= TASK INSTRUCTIONS =
In the entries below, begin at the line that has "[(487,496),(505,527),(527,527),(527,508),(512,481),(487,496)]" and stop after the line that has "[(0,517),(1,517),(10,514),(0,496),(0,517)]"; output those lines exactly, leaving out pictures.

= DATA EXTRACT =
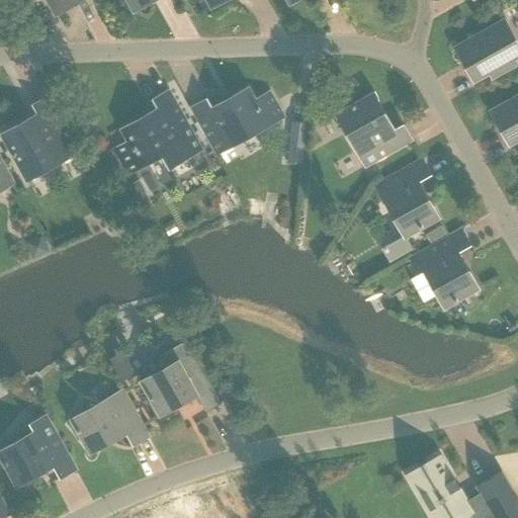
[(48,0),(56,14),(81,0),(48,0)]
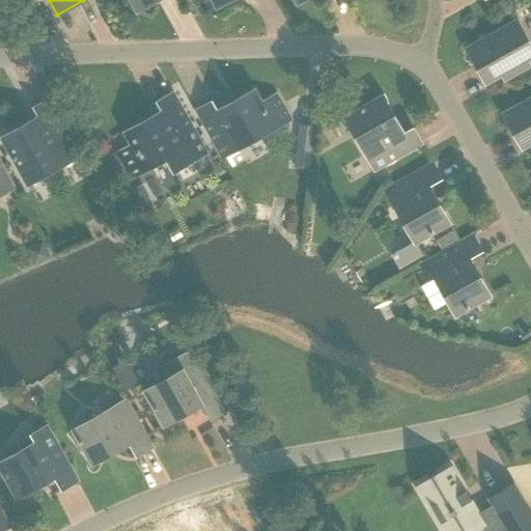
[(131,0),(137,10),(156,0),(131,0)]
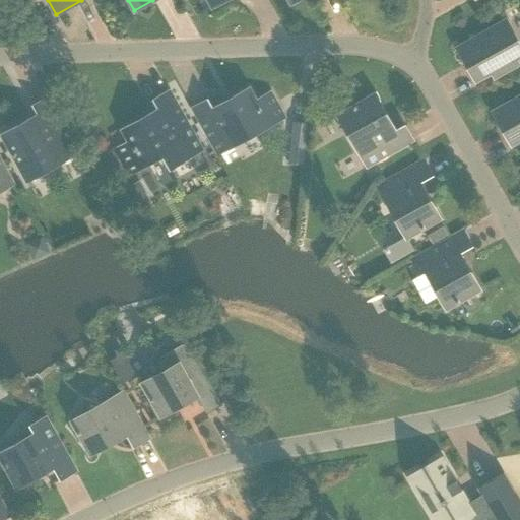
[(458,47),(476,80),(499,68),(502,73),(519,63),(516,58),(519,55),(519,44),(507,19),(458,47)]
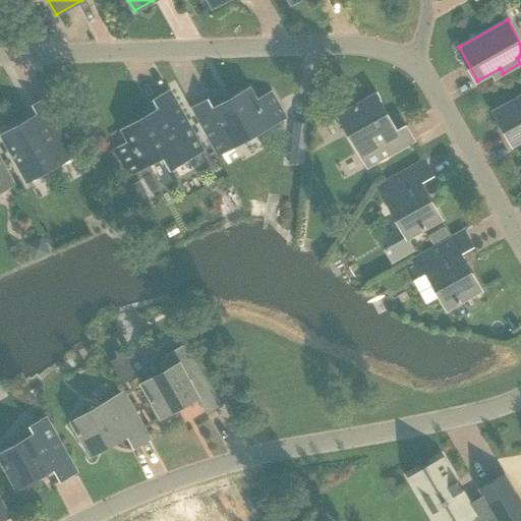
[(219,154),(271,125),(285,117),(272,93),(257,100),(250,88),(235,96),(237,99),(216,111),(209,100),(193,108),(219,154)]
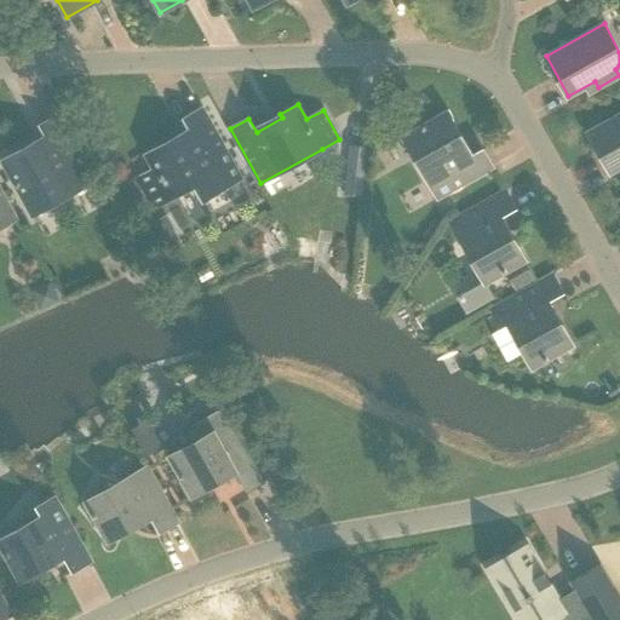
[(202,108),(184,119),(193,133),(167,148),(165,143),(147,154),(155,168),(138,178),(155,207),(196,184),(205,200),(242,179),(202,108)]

--

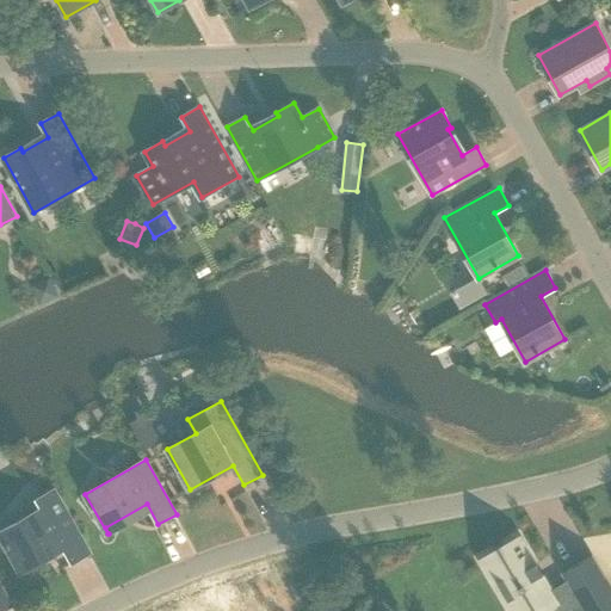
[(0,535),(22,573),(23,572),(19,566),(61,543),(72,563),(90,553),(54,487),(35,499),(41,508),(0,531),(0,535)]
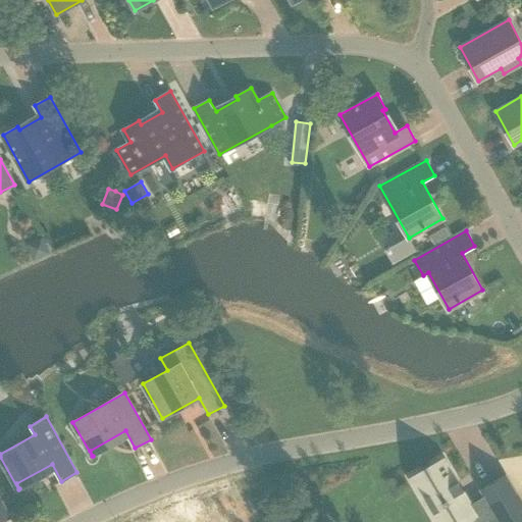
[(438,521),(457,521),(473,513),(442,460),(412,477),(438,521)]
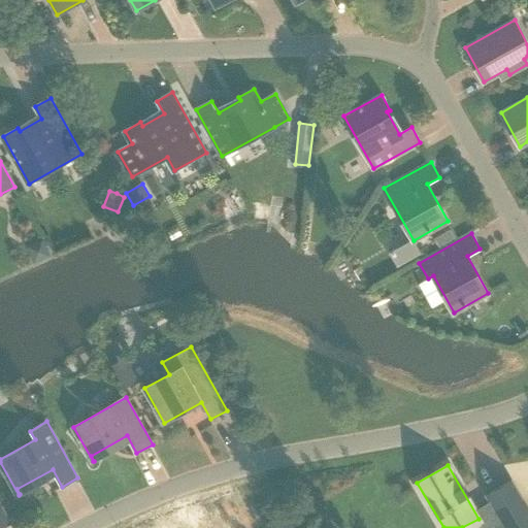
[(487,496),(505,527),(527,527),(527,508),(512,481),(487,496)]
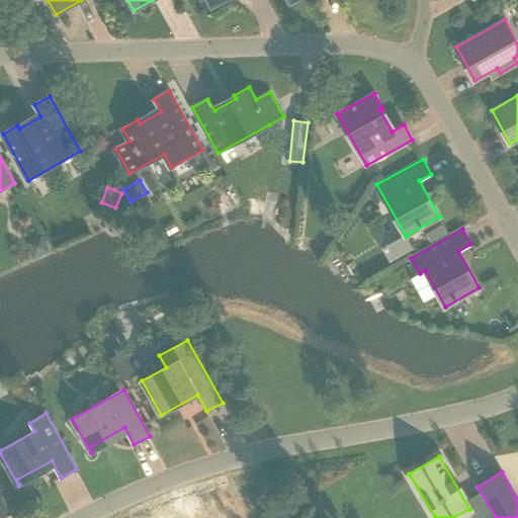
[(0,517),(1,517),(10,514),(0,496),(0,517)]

= EXERCISE OUTPUT =
[(487,496),(505,527),(527,527),(527,508),(512,481),(487,496)]
[(0,517),(1,517),(10,514),(0,496),(0,517)]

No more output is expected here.